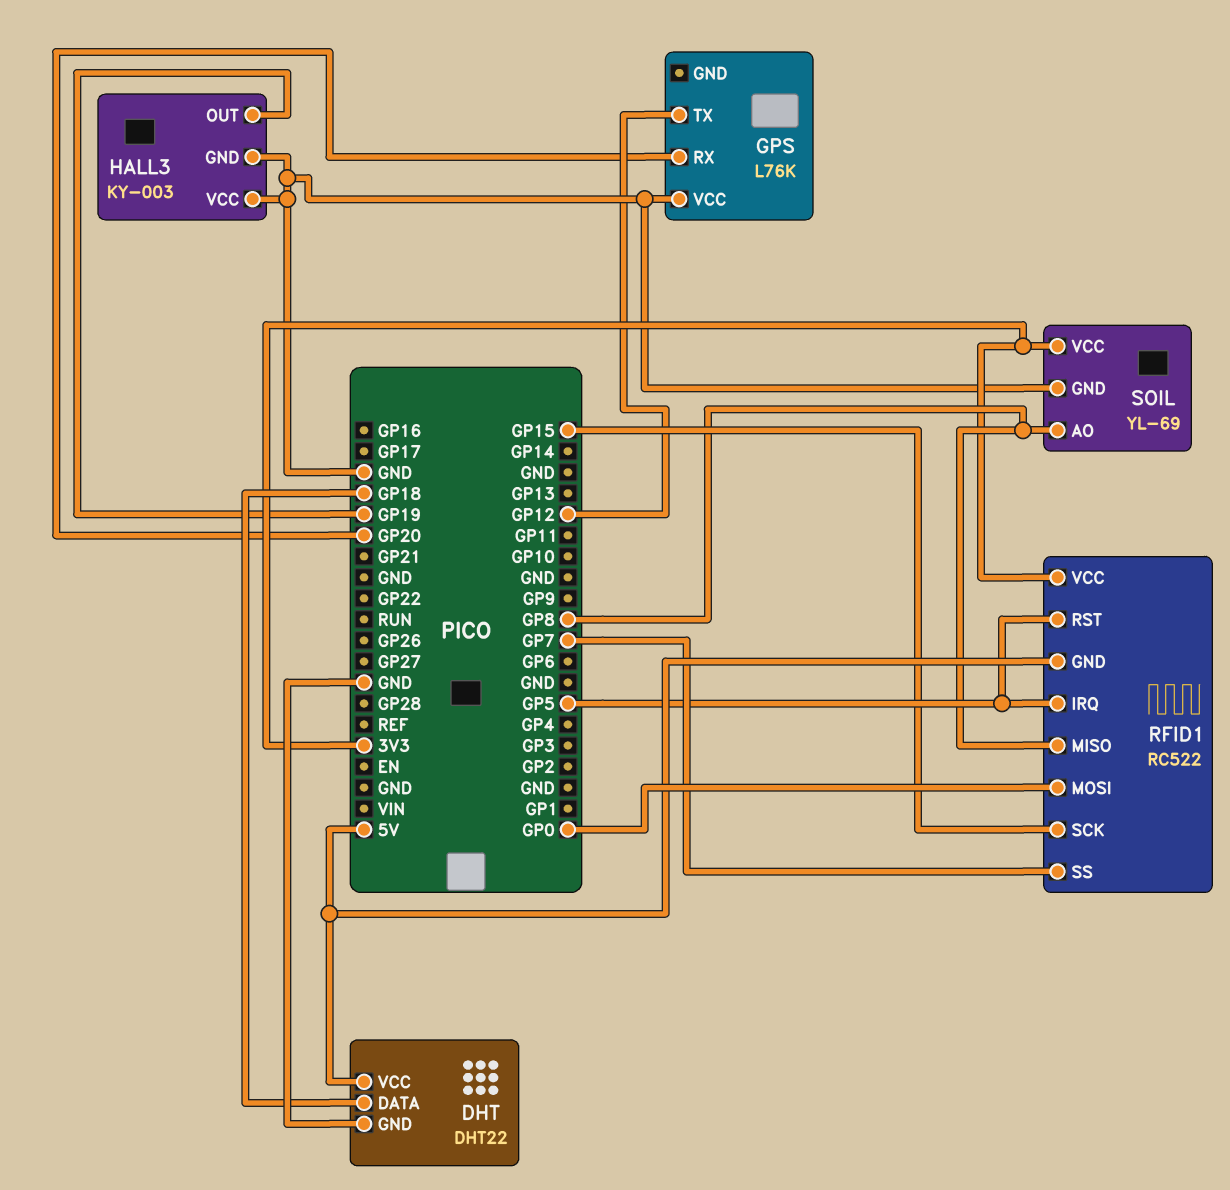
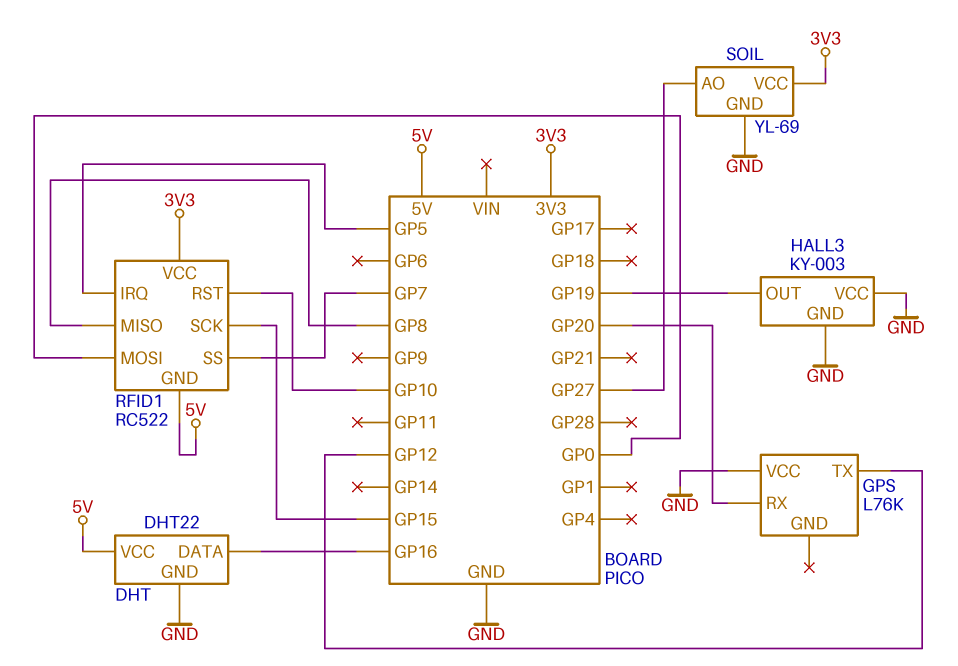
DHT pin DATA: GP18 -> GP16
RFID1 pin RST: GP5 -> GP10
SOIL pin AO: GP8 -> GP27

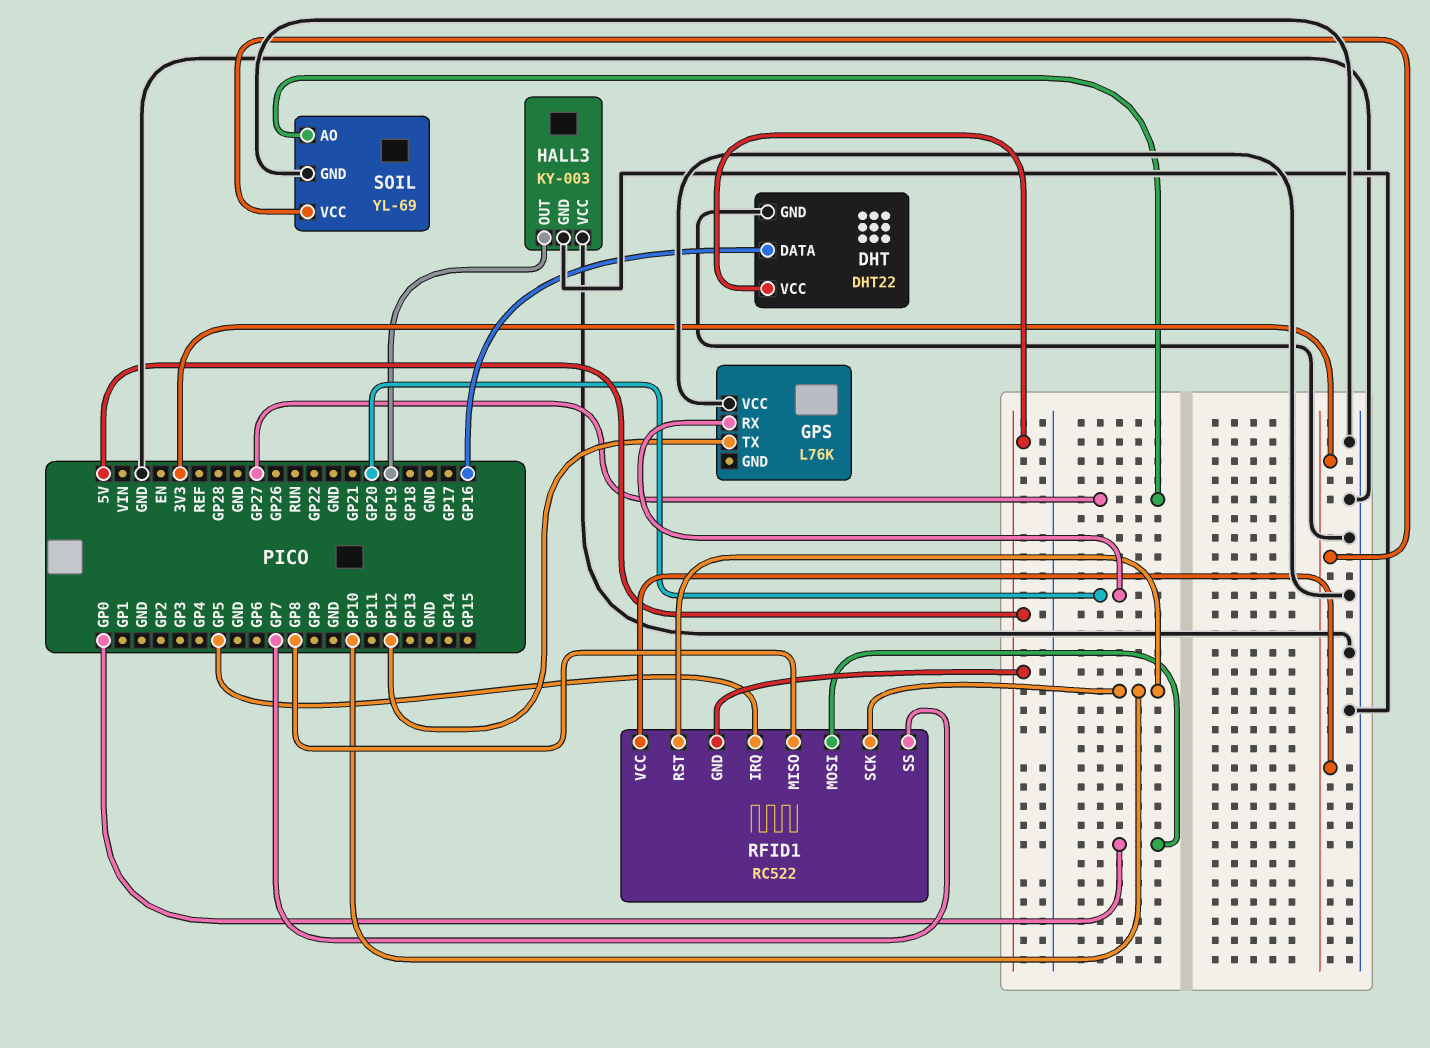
RFID1 pin SCK: GP15 -> GP10

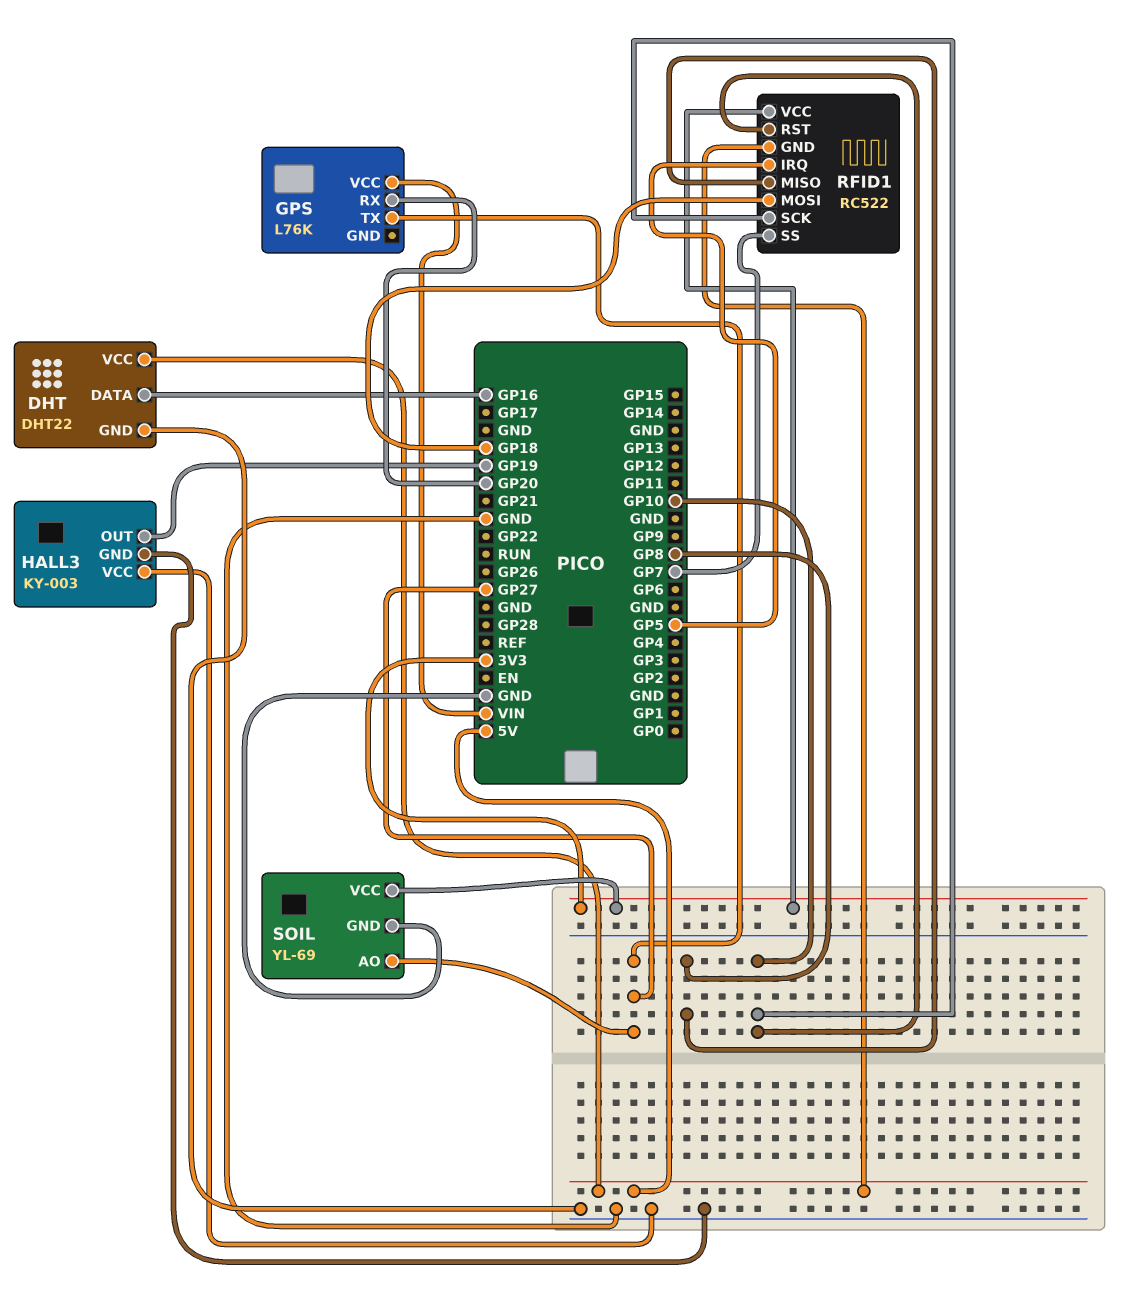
GPS pin TX: GP12 -> GP27
GPS pin VCC: GND -> VIN
RFID1 pin MOSI: GP0 -> GP18

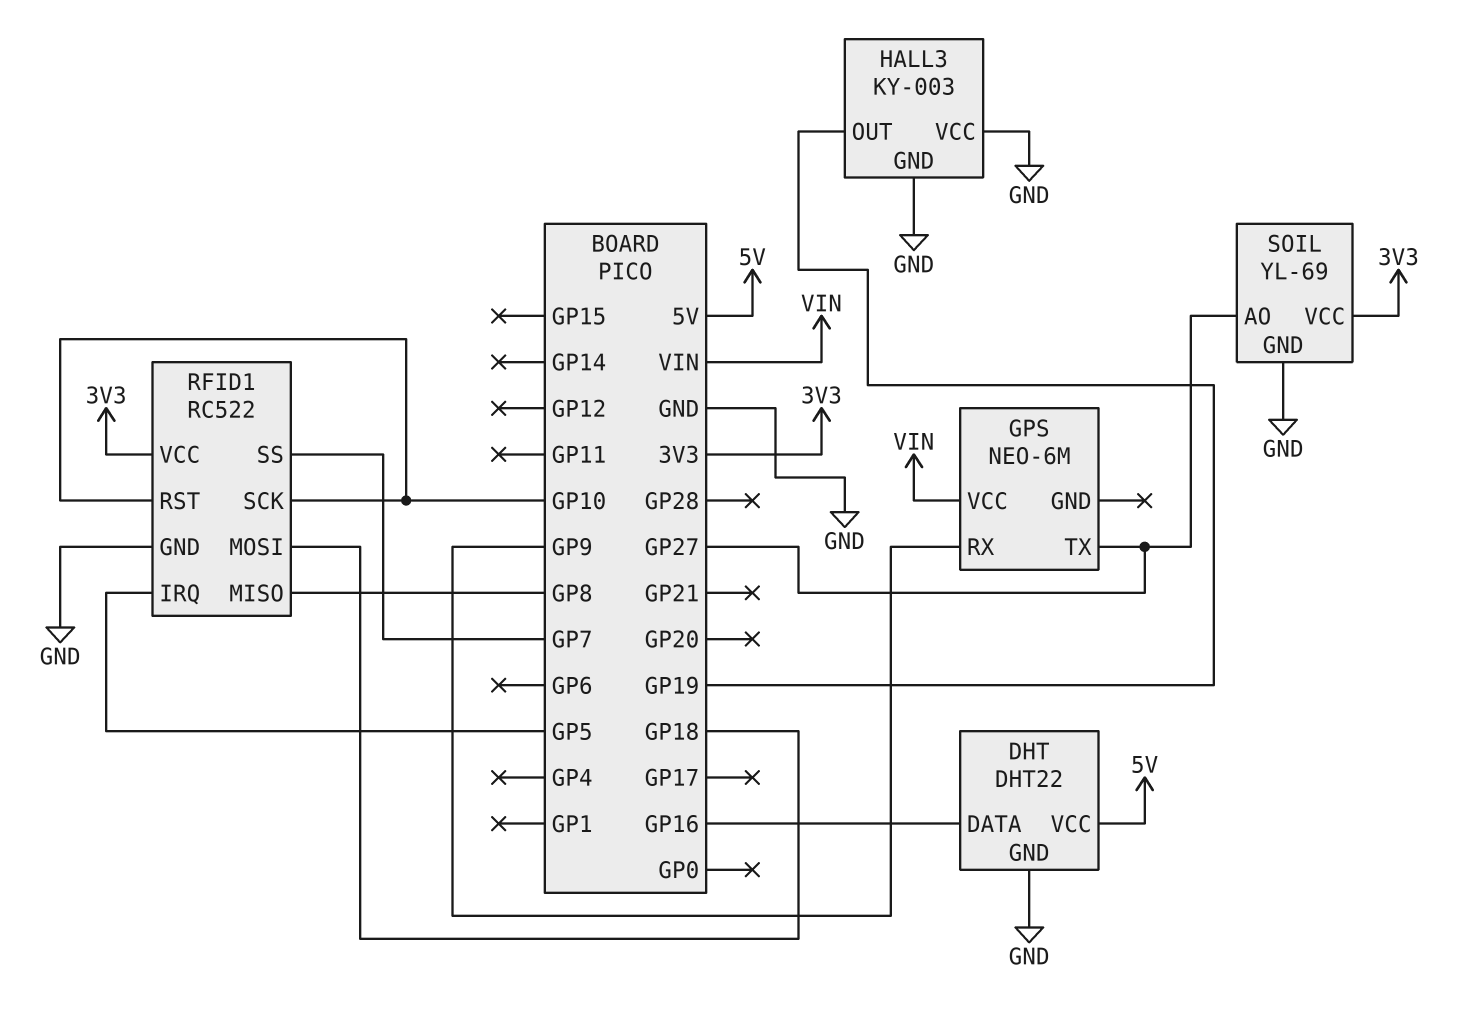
GPS: L76K -> NEO-6M
GPS pin RX: GP20 -> GP9
RFID1 pin GND: 5V -> GND

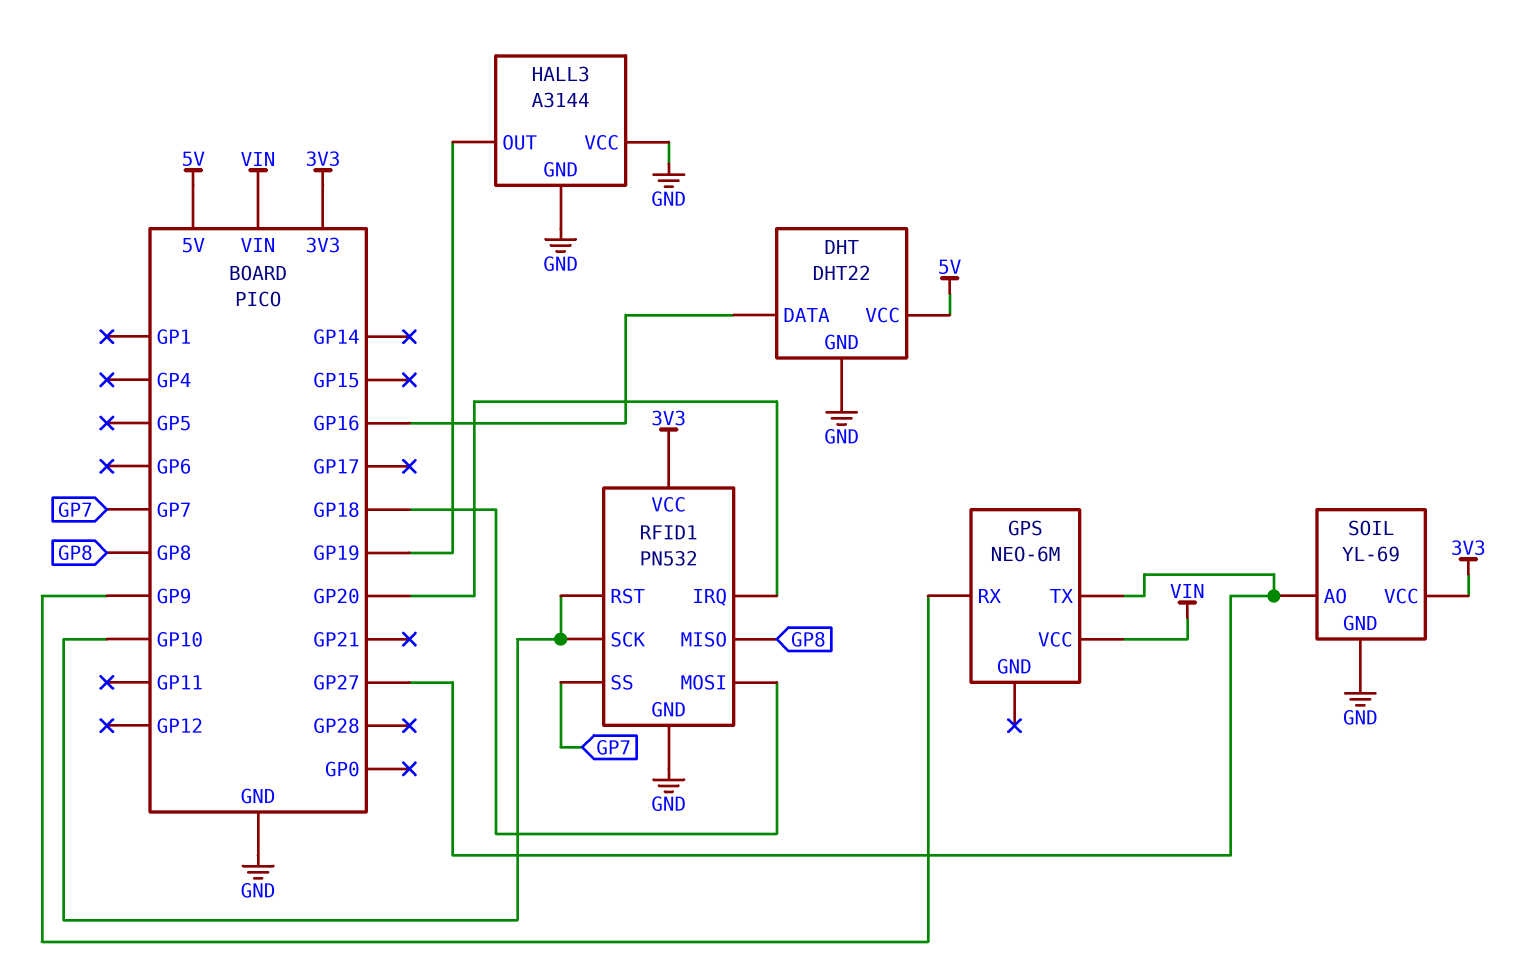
HALL3: KY-003 -> A3144
RFID1: RC522 -> PN532
RFID1 pin IRQ: GP5 -> GP20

::::::

▸ **EXERCISE BRIEF**
Needed here is only the span from the line with "RFID1 pin GND: 5V -> GND" through the last line of the entries, copied exactly with both ends and without pictures.

▸ **YOUR RESPONSE**
RFID1 pin GND: 5V -> GND

HALL3: KY-003 -> A3144
RFID1: RC522 -> PN532
RFID1 pin IRQ: GP5 -> GP20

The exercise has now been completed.